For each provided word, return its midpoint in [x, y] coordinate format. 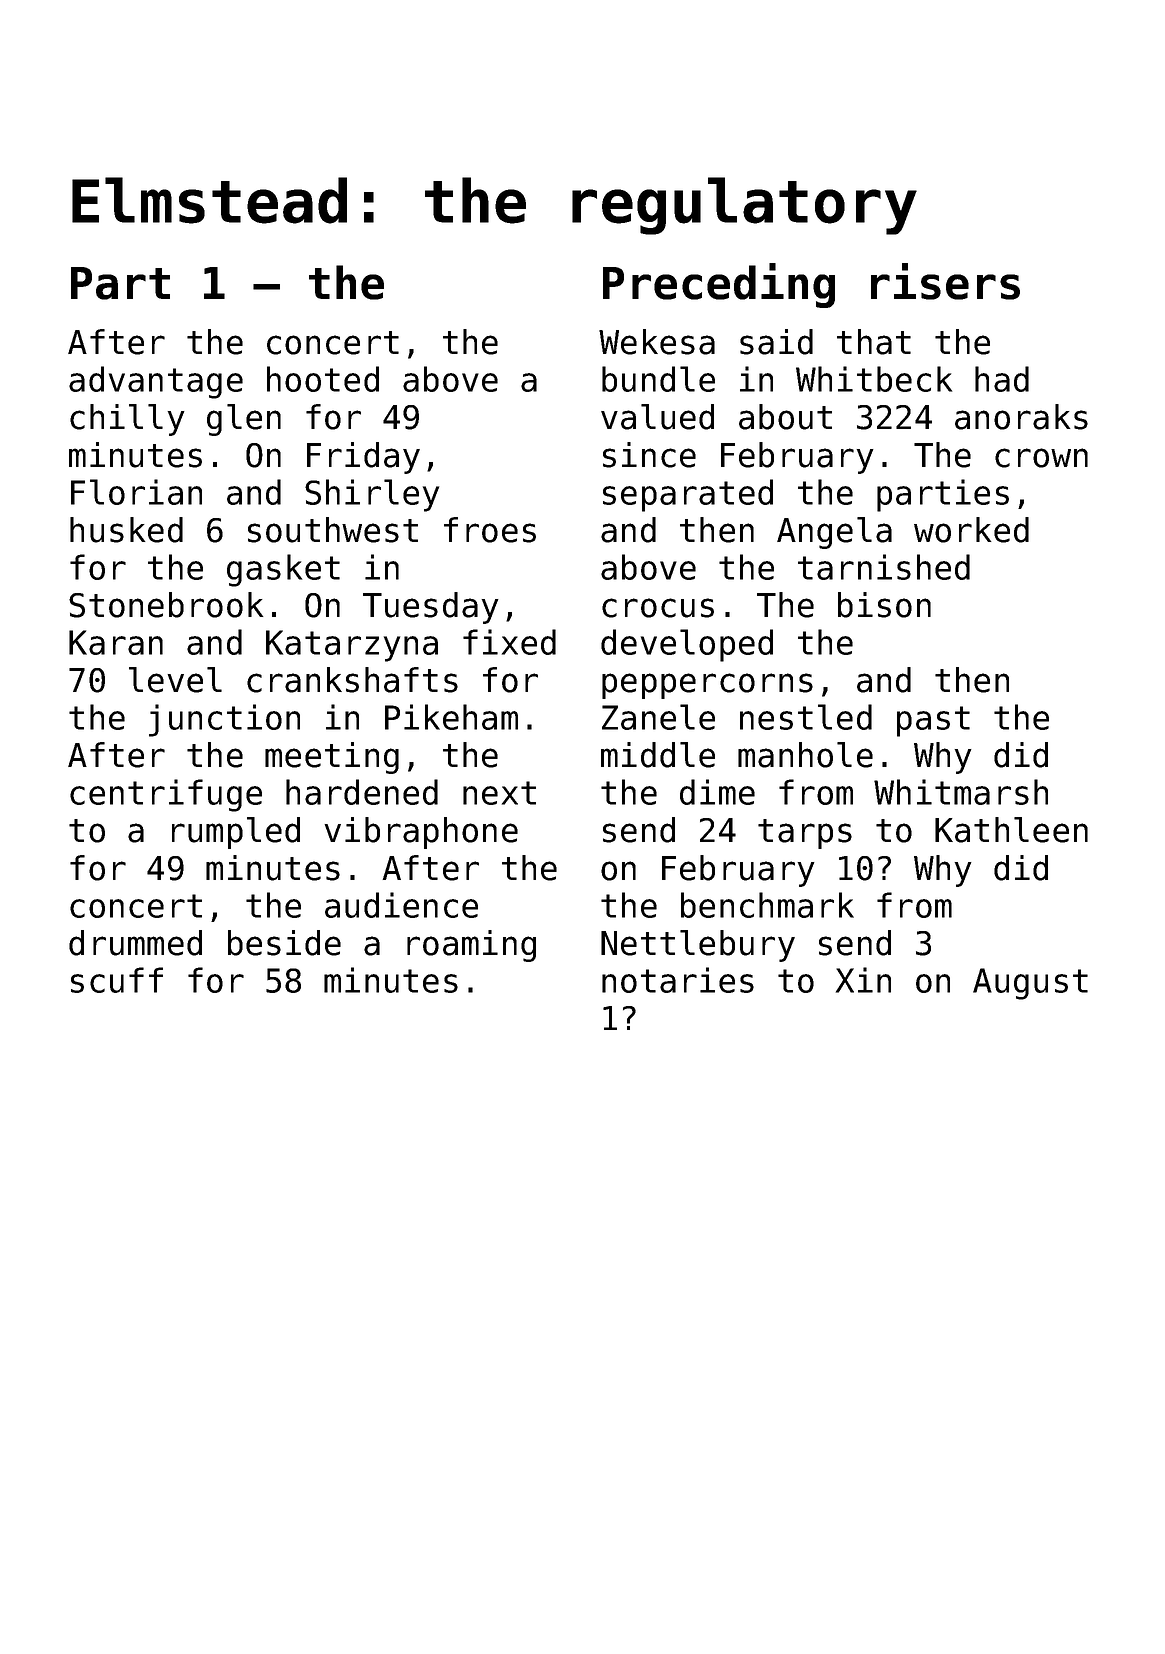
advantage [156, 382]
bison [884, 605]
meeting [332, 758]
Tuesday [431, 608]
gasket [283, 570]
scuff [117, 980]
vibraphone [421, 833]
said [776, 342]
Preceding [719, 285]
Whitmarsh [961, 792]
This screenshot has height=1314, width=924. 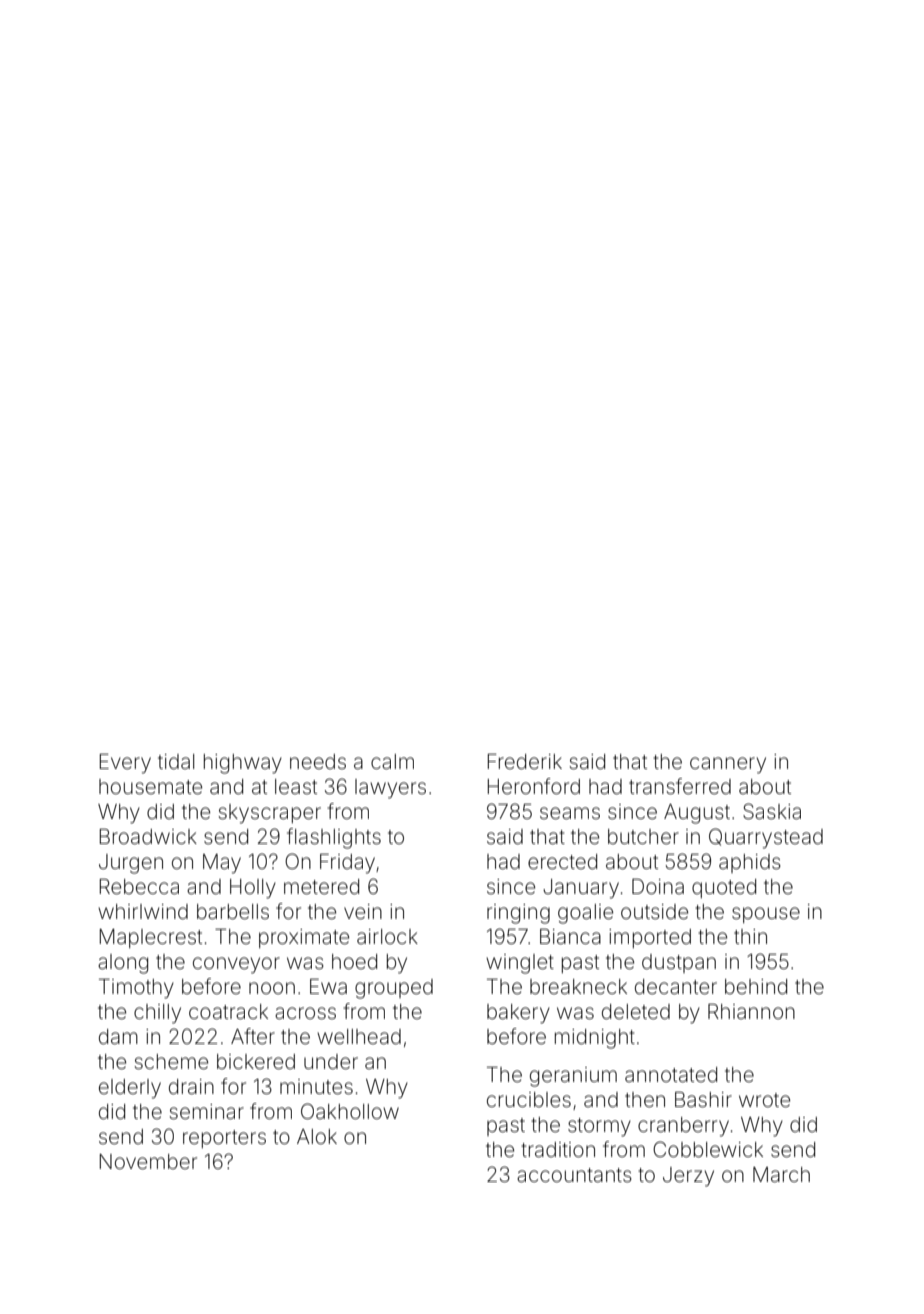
★ ★ ★ ★
__EXERCISE REQUIREMENTS__. Return every line of the items above word for word, with the pictures left out.

__REPLY__.
For each provided word, return its midpoint in [x, y] coordinate format. 
advantage [156, 382]
bison [884, 605]
meeting [332, 758]
Tuesday [431, 608]
gasket [283, 570]
scuff [117, 980]
vibraphone [421, 833]
said [776, 342]
Preceding [719, 285]
Whitmarsh [961, 792]
This screenshot has height=1314, width=924. 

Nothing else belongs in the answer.